==== Provided information ====
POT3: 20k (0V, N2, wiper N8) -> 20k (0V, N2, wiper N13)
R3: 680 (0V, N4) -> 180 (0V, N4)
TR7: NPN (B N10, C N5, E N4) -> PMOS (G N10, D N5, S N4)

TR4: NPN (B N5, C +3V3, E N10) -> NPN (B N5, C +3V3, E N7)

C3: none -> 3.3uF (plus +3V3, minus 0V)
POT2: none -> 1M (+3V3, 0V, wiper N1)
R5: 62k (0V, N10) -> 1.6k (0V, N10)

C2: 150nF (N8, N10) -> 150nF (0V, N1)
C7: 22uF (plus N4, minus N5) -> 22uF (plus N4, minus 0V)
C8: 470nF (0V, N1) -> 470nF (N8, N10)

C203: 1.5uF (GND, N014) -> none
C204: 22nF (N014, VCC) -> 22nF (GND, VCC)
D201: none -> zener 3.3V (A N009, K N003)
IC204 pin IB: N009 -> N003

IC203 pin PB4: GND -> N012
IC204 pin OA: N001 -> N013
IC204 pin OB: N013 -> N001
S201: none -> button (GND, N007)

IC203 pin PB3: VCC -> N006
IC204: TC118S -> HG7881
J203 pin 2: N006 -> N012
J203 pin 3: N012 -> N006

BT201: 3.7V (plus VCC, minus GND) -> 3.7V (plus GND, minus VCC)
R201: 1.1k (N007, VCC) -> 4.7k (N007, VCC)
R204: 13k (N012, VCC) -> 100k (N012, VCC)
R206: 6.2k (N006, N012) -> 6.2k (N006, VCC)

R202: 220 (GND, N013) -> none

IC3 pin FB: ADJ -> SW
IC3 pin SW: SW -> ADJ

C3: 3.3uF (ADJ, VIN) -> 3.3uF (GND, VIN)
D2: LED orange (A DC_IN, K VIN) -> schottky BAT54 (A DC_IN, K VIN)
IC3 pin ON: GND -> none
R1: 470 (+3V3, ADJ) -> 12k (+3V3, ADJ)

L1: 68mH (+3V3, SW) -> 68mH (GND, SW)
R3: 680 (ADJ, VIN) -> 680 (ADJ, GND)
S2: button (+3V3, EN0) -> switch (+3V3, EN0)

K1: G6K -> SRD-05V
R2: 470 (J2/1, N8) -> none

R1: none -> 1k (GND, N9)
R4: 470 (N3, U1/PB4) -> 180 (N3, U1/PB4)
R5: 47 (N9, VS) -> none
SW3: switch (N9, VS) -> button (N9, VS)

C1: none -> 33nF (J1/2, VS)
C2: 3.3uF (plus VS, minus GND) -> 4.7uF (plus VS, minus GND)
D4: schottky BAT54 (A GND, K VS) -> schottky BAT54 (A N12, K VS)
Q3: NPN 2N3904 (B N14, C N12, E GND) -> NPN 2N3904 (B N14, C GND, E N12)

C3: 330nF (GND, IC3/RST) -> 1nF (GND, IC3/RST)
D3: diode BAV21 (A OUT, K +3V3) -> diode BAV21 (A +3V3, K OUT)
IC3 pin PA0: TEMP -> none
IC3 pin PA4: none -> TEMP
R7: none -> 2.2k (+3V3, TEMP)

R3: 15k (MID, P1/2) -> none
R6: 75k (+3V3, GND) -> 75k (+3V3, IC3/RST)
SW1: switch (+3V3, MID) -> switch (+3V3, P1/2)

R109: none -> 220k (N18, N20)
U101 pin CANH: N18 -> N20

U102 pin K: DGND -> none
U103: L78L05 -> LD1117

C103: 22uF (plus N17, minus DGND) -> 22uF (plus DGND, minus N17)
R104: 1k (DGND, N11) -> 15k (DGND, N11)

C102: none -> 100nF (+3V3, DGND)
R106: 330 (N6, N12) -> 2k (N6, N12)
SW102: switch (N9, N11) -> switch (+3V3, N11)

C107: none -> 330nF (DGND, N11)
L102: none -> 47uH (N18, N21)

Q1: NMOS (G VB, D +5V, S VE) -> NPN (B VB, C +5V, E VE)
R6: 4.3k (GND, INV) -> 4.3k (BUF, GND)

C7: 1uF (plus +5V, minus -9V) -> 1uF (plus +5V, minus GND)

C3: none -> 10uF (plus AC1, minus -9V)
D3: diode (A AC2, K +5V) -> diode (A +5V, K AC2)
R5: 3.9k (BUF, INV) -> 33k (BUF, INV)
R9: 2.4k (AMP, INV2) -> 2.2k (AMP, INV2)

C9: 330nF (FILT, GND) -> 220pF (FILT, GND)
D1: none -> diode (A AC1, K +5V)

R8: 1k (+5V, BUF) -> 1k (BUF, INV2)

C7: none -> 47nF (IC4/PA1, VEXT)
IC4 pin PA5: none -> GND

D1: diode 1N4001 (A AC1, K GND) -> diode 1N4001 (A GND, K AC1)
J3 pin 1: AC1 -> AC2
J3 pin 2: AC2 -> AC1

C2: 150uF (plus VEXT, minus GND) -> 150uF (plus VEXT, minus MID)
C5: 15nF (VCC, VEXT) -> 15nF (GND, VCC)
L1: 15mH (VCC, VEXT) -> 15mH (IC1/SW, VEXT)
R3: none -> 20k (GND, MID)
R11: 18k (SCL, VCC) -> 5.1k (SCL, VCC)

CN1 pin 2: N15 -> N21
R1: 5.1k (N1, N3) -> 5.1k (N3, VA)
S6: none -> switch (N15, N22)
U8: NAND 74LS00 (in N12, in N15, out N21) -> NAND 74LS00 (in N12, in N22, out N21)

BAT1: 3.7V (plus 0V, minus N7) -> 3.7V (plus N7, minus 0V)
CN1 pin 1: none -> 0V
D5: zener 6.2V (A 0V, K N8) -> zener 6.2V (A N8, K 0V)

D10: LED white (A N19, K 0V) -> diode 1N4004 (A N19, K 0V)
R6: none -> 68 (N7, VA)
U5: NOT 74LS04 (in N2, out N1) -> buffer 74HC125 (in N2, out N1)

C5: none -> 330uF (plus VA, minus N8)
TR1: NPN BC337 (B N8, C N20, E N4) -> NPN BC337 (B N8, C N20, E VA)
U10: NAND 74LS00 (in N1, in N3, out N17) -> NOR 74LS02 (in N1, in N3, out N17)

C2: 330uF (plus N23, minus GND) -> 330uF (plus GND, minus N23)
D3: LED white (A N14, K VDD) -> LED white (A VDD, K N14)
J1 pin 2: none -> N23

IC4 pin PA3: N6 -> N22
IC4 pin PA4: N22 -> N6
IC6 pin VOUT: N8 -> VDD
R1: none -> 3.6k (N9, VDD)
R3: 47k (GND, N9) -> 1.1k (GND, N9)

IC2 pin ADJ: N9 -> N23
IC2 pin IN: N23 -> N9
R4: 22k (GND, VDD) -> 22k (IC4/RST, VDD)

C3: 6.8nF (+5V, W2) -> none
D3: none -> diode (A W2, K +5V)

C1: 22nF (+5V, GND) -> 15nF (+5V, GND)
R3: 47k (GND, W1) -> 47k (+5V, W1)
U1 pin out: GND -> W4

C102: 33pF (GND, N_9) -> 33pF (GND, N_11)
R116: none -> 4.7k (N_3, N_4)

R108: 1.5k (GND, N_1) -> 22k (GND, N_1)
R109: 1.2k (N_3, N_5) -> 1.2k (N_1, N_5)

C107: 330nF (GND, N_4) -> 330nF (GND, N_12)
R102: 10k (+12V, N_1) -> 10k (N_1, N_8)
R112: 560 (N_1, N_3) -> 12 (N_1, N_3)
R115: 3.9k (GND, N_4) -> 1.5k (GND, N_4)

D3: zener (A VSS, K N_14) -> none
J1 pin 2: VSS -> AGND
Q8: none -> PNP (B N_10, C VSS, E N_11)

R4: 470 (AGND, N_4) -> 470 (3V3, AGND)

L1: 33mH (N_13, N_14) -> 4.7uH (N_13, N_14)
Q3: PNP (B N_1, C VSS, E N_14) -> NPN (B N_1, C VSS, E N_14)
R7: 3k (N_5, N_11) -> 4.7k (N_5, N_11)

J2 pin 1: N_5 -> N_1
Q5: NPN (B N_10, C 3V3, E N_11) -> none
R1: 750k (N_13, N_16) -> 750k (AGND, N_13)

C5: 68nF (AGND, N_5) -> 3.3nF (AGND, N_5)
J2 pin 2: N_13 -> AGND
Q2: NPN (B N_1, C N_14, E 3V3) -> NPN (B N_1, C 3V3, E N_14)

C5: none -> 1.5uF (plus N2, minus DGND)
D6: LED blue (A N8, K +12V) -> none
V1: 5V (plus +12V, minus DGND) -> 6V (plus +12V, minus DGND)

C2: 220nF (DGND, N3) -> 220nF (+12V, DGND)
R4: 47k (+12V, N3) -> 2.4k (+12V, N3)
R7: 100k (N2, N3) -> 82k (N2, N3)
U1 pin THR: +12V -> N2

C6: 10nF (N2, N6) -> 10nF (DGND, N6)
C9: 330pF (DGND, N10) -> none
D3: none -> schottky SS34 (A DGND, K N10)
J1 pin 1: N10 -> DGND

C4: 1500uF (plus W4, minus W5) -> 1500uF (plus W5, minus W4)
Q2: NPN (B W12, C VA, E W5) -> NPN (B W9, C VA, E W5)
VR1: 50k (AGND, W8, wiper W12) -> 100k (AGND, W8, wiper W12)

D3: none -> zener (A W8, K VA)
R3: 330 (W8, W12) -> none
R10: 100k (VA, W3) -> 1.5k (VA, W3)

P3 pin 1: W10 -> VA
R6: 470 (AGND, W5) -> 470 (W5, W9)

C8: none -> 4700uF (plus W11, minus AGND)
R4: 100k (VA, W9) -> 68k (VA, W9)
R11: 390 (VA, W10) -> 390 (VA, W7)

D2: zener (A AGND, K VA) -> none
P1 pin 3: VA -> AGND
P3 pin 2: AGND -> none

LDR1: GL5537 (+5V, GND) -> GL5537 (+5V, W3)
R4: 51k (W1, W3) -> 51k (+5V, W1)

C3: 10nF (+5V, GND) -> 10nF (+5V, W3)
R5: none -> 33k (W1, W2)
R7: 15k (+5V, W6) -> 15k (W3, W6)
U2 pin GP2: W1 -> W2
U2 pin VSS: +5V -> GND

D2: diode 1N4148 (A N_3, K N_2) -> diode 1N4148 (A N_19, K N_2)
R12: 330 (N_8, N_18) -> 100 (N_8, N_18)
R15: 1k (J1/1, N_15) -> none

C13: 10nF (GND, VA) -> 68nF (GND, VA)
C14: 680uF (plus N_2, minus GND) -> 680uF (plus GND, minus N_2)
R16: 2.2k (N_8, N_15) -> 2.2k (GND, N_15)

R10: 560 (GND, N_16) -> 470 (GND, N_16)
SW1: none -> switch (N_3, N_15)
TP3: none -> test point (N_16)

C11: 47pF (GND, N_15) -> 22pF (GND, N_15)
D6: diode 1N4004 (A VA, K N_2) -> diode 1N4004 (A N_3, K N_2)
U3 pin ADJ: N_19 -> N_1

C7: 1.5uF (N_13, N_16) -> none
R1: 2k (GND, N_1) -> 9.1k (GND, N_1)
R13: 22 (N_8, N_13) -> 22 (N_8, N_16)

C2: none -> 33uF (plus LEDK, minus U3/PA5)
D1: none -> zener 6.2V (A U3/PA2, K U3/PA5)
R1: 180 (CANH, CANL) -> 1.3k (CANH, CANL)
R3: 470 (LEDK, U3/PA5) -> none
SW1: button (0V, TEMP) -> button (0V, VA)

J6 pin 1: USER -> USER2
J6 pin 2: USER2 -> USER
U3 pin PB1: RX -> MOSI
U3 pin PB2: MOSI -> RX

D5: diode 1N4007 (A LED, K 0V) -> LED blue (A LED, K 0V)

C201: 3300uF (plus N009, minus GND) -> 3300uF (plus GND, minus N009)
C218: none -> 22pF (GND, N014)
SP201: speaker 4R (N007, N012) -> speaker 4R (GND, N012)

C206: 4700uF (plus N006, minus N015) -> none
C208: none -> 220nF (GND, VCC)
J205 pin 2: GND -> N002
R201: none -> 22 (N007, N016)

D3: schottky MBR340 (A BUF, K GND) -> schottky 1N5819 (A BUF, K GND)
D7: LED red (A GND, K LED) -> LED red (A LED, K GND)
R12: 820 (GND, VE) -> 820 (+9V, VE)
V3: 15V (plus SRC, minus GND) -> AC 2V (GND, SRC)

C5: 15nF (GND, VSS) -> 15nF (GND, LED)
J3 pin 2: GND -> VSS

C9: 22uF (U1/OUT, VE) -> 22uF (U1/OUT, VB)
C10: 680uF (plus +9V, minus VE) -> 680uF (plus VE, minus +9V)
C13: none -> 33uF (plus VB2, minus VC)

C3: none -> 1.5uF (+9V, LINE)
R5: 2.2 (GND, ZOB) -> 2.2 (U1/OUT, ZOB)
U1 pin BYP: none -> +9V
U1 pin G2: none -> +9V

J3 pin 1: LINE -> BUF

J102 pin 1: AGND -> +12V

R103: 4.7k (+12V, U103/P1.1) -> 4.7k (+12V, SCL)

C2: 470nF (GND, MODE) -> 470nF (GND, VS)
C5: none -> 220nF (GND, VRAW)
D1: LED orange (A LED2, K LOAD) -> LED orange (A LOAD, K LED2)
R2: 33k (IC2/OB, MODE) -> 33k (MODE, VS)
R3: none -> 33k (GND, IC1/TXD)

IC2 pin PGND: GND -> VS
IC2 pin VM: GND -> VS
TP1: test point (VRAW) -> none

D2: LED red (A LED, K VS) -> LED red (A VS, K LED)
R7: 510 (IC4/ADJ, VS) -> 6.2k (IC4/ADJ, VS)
====
What is expected :: Please transcribe only the lines in the records above running from the line that has "C208: none -> 220nF (GND, VCC)" through the line that has "J3 pin 2: GND -> VSS", both included, exactly as they appear.

Task output ::
C208: none -> 220nF (GND, VCC)
J205 pin 2: GND -> N002
R201: none -> 22 (N007, N016)

D3: schottky MBR340 (A BUF, K GND) -> schottky 1N5819 (A BUF, K GND)
D7: LED red (A GND, K LED) -> LED red (A LED, K GND)
R12: 820 (GND, VE) -> 820 (+9V, VE)
V3: 15V (plus SRC, minus GND) -> AC 2V (GND, SRC)

C5: 15nF (GND, VSS) -> 15nF (GND, LED)
J3 pin 2: GND -> VSS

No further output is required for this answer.